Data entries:
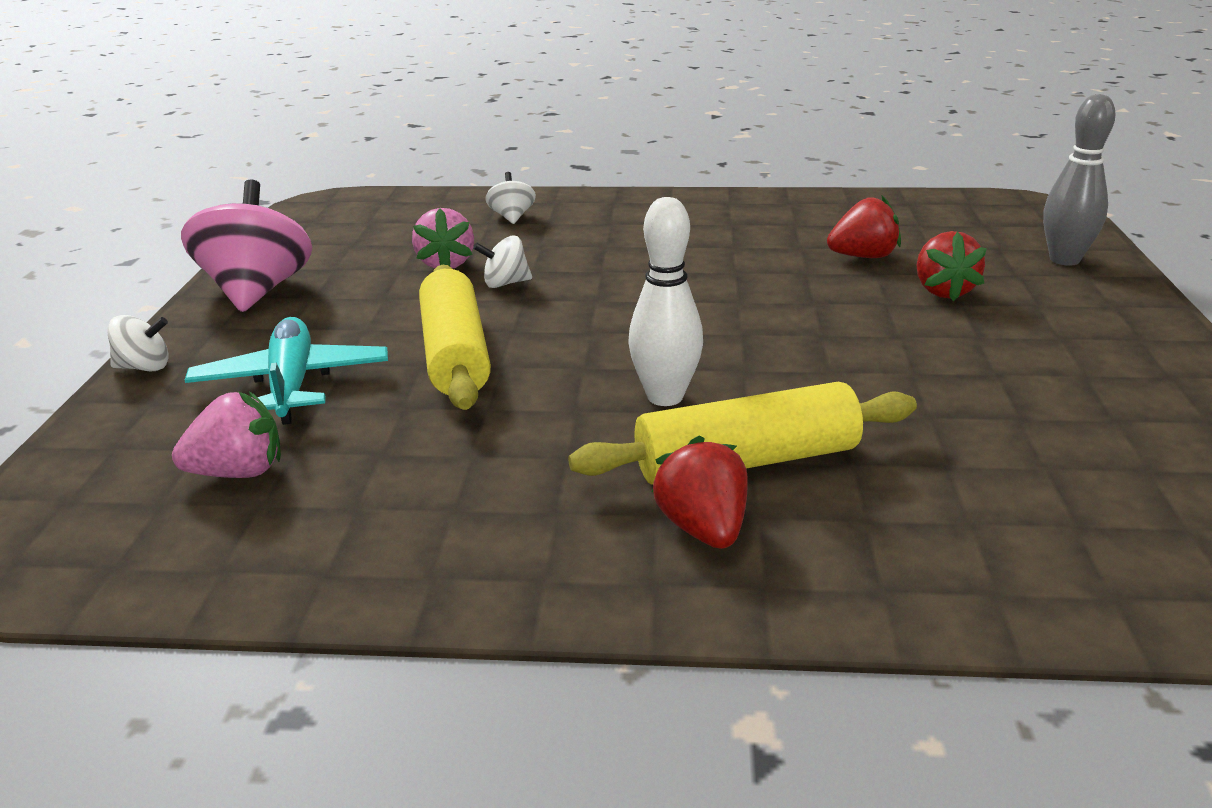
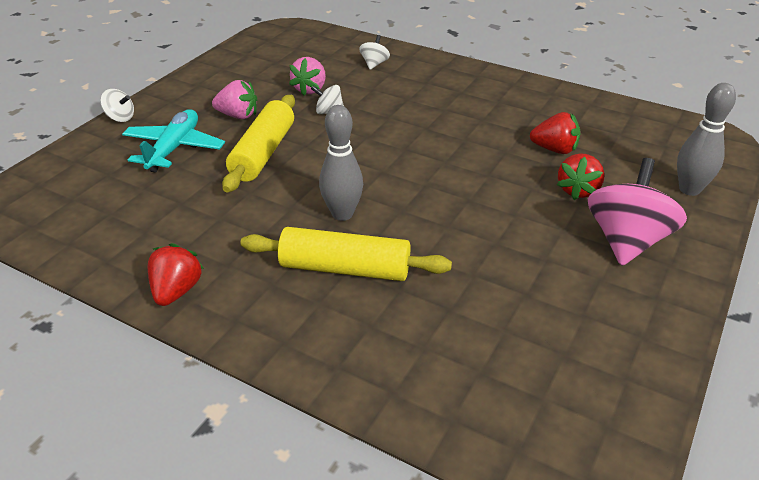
camera: 25 degrees right, 10 degrees up
(238, 472) = (113, 193): pink strawberry -> pink strawberry (238, 116)
(257, 291) = (204, 83): pink spinning top -> pink spinning top (626, 241)
(665, 397) = (342, 214): white bowling pin -> grey bowling pin
(703, 529) = (286, 300): red strawberry -> red strawberry (176, 291)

- _WHAT THE EXERCISE ASKS_: Drop the pictures and reproduce the rest of the data exactly.

- _EXERCISE OUTPUT_:
camera: 25 degrees right, 10 degrees up
(238, 472) = (113, 193): pink strawberry -> pink strawberry (238, 116)
(257, 291) = (204, 83): pink spinning top -> pink spinning top (626, 241)
(665, 397) = (342, 214): white bowling pin -> grey bowling pin
(703, 529) = (286, 300): red strawberry -> red strawberry (176, 291)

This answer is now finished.